=== WHAT THE EXERCISE ASKS ===
Please give all of the data again, character for character, and drop the pictures.

Extracted data entries:
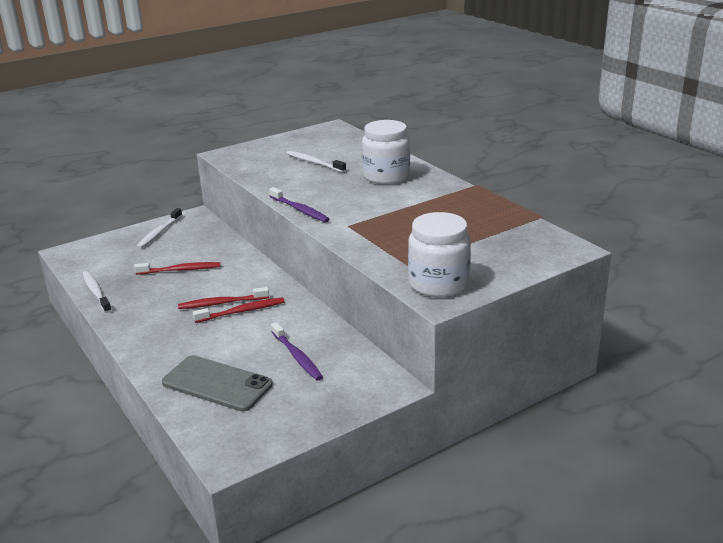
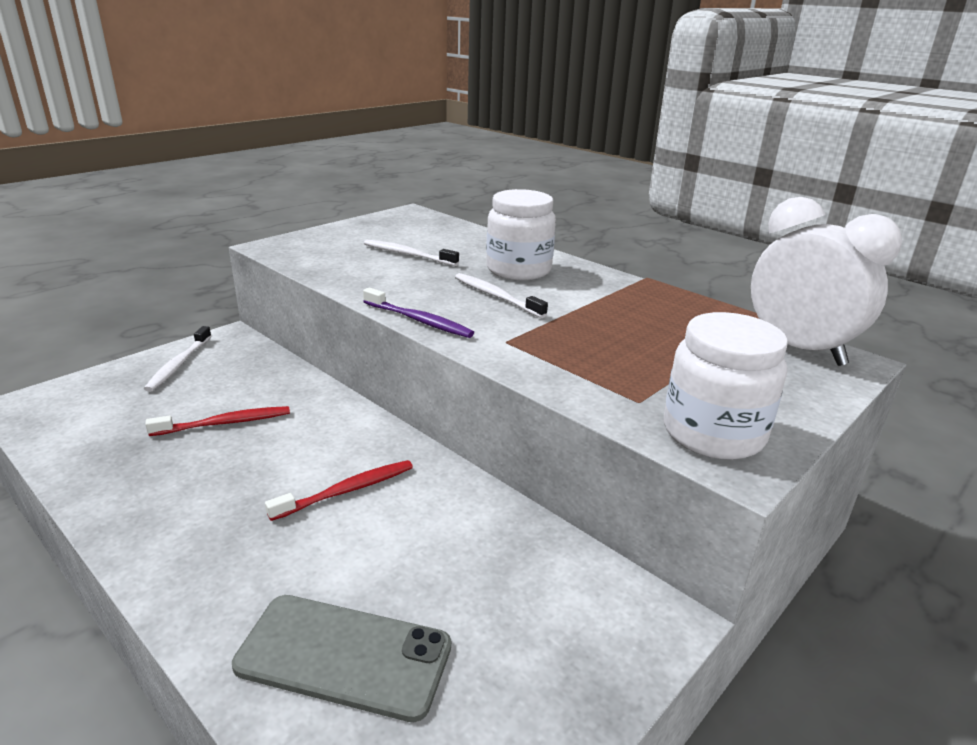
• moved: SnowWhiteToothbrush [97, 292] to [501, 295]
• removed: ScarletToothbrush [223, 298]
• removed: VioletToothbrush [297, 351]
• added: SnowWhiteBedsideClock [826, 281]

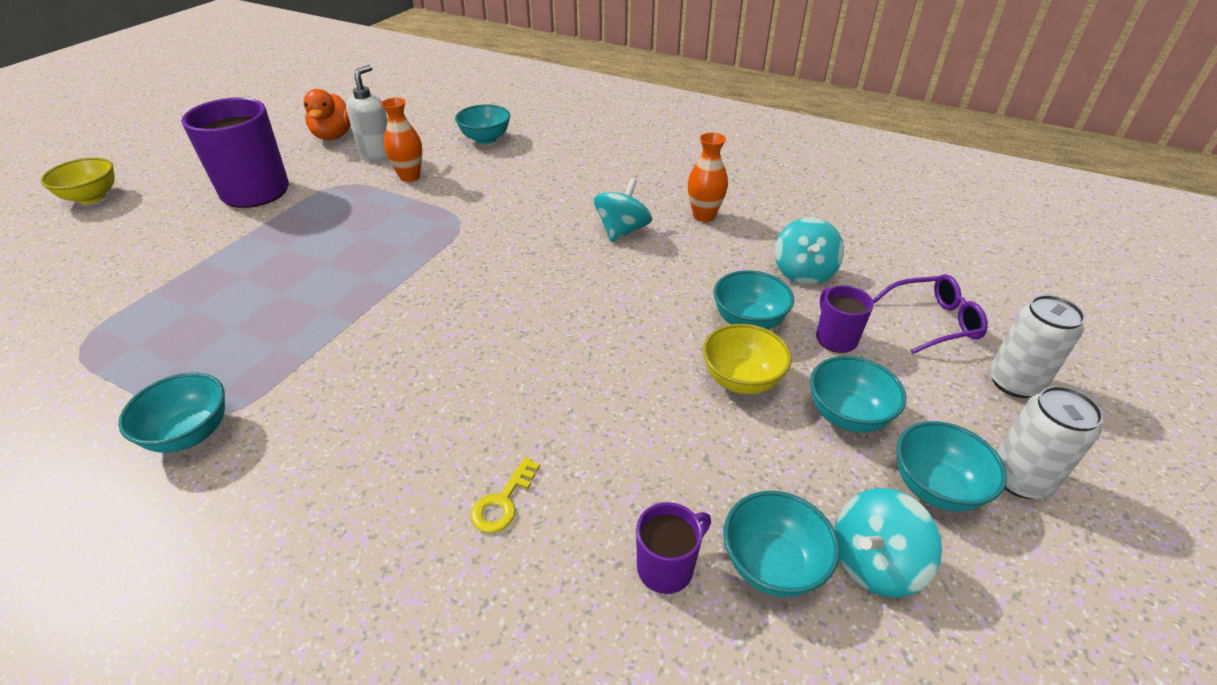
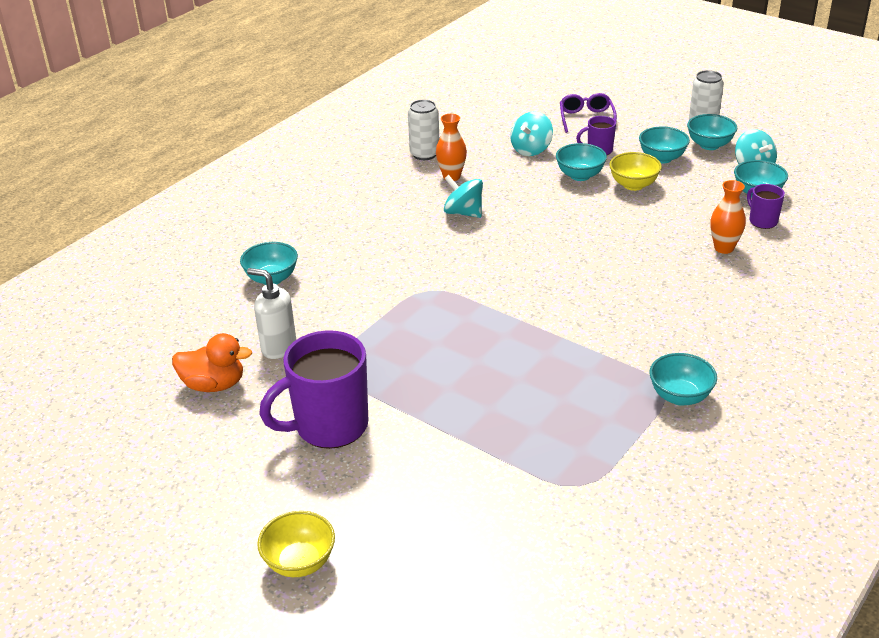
• moved: OrangeColouredFlowerVase [401, 140] to [728, 217]
• turned: TurquoiseToyTop [809, 251] = [531, 133] 105 degrees clockwise
• moved: SnowWhiteTin [1037, 346] to [423, 130]
• removed: YellowDoorKey [505, 495]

=== OUTPUT ===
• moved: SnowWhiteToothbrush [97, 292] to [501, 295]
• removed: ScarletToothbrush [223, 298]
• removed: VioletToothbrush [297, 351]
• added: SnowWhiteBedsideClock [826, 281]

• moved: OrangeColouredFlowerVase [401, 140] to [728, 217]
• turned: TurquoiseToyTop [809, 251] = [531, 133] 105 degrees clockwise
• moved: SnowWhiteTin [1037, 346] to [423, 130]
• removed: YellowDoorKey [505, 495]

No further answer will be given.